> [Record extracts]:
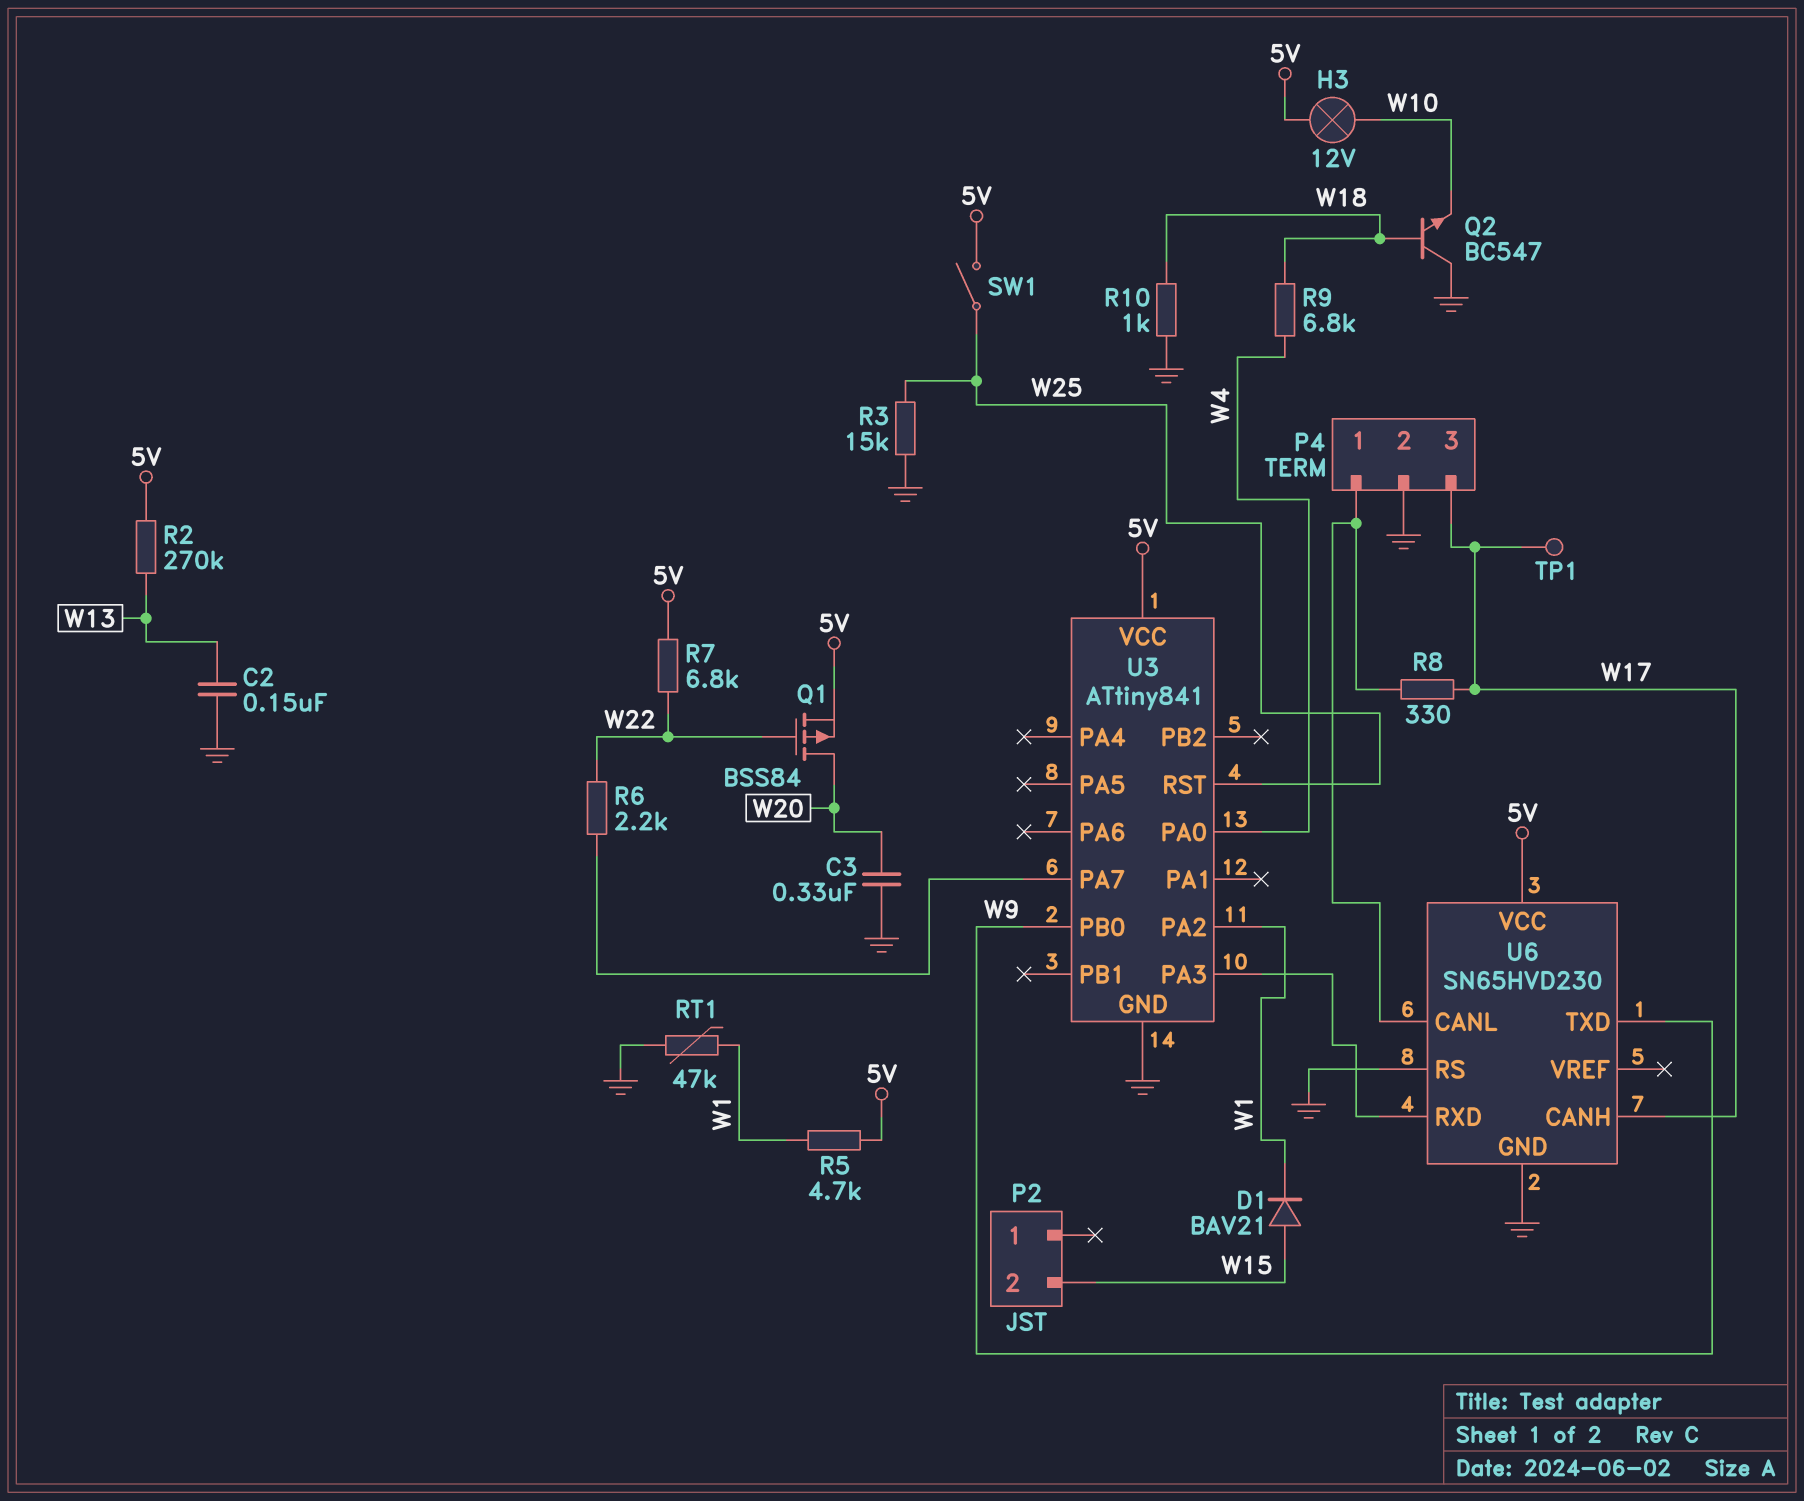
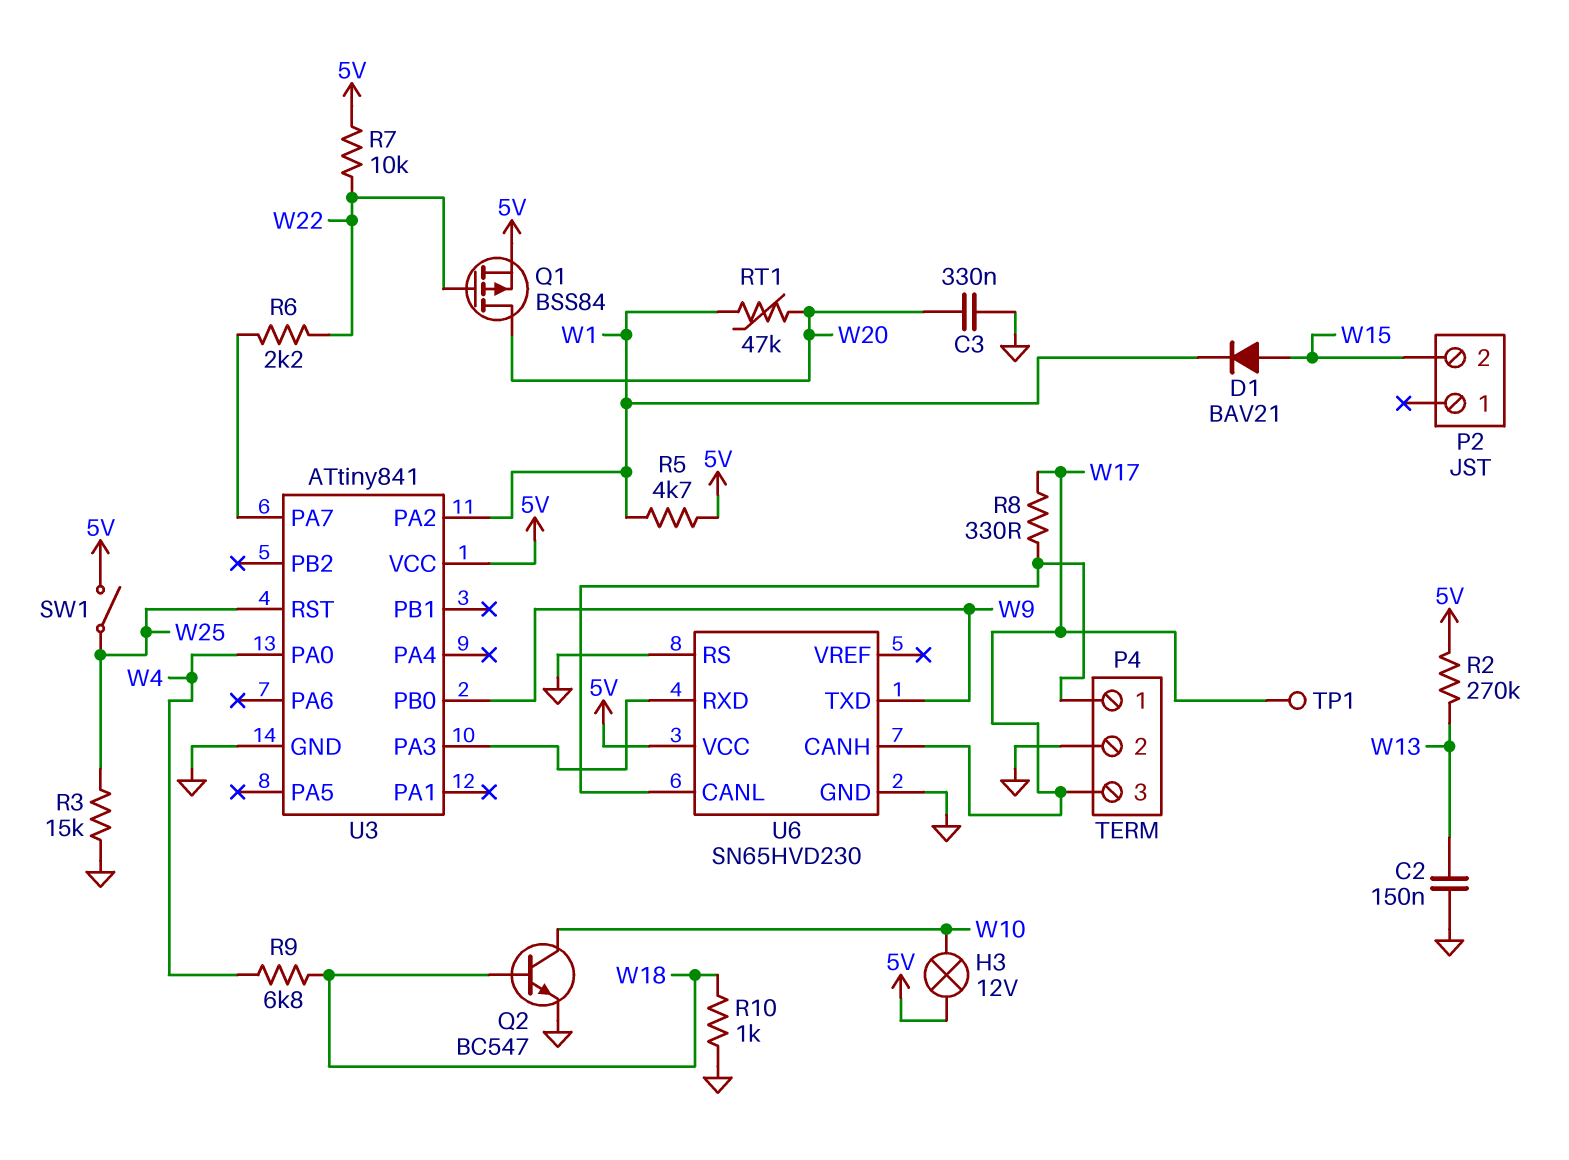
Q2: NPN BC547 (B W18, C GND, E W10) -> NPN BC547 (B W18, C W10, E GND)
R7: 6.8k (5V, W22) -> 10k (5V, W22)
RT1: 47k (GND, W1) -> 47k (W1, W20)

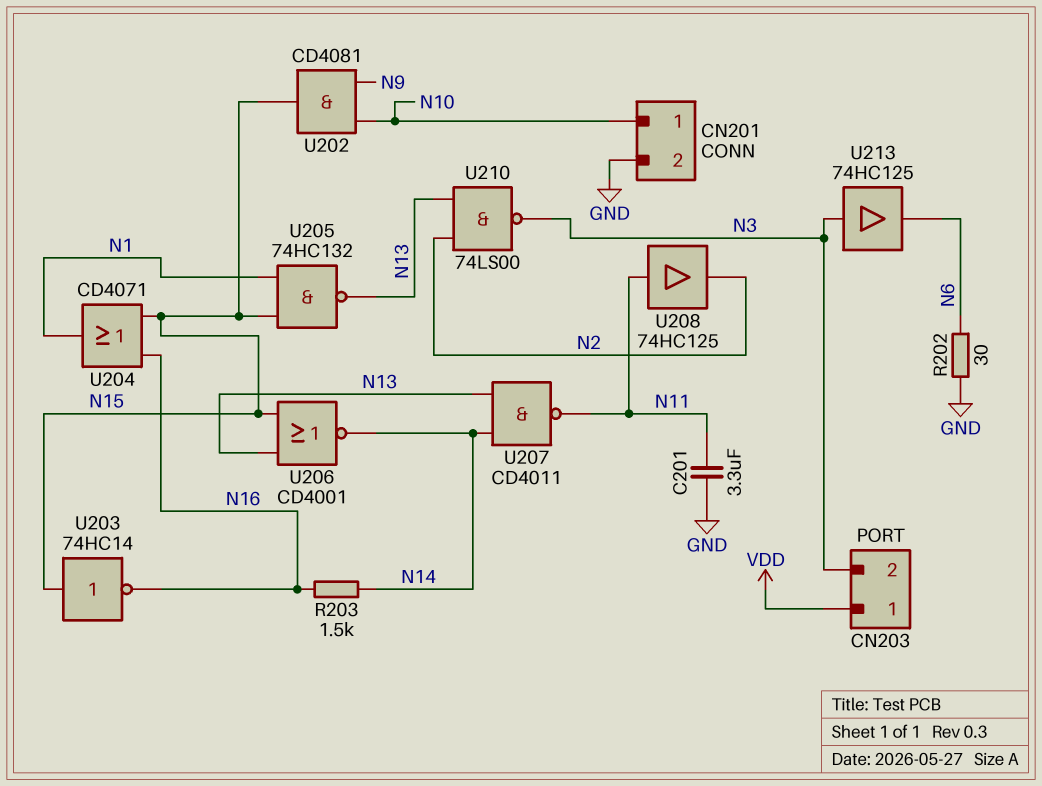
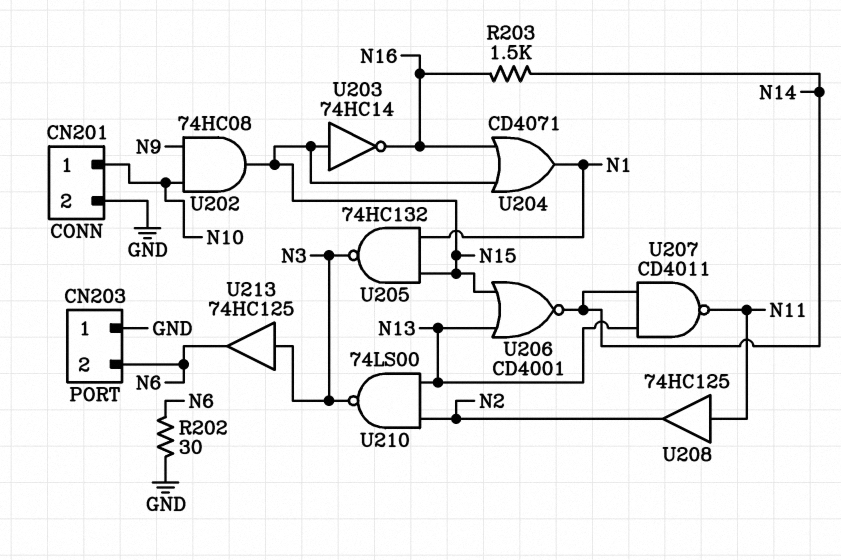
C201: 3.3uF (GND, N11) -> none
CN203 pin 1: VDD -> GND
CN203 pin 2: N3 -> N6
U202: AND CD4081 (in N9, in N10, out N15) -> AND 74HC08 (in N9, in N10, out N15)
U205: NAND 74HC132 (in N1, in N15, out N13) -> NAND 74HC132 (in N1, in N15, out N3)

> [Work instructions]:
Verbatim output of the entries is required, with each image left out.

> [Answer section]:
Q2: NPN BC547 (B W18, C GND, E W10) -> NPN BC547 (B W18, C W10, E GND)
R7: 6.8k (5V, W22) -> 10k (5V, W22)
RT1: 47k (GND, W1) -> 47k (W1, W20)

C201: 3.3uF (GND, N11) -> none
CN203 pin 1: VDD -> GND
CN203 pin 2: N3 -> N6
U202: AND CD4081 (in N9, in N10, out N15) -> AND 74HC08 (in N9, in N10, out N15)
U205: NAND 74HC132 (in N1, in N15, out N13) -> NAND 74HC132 (in N1, in N15, out N3)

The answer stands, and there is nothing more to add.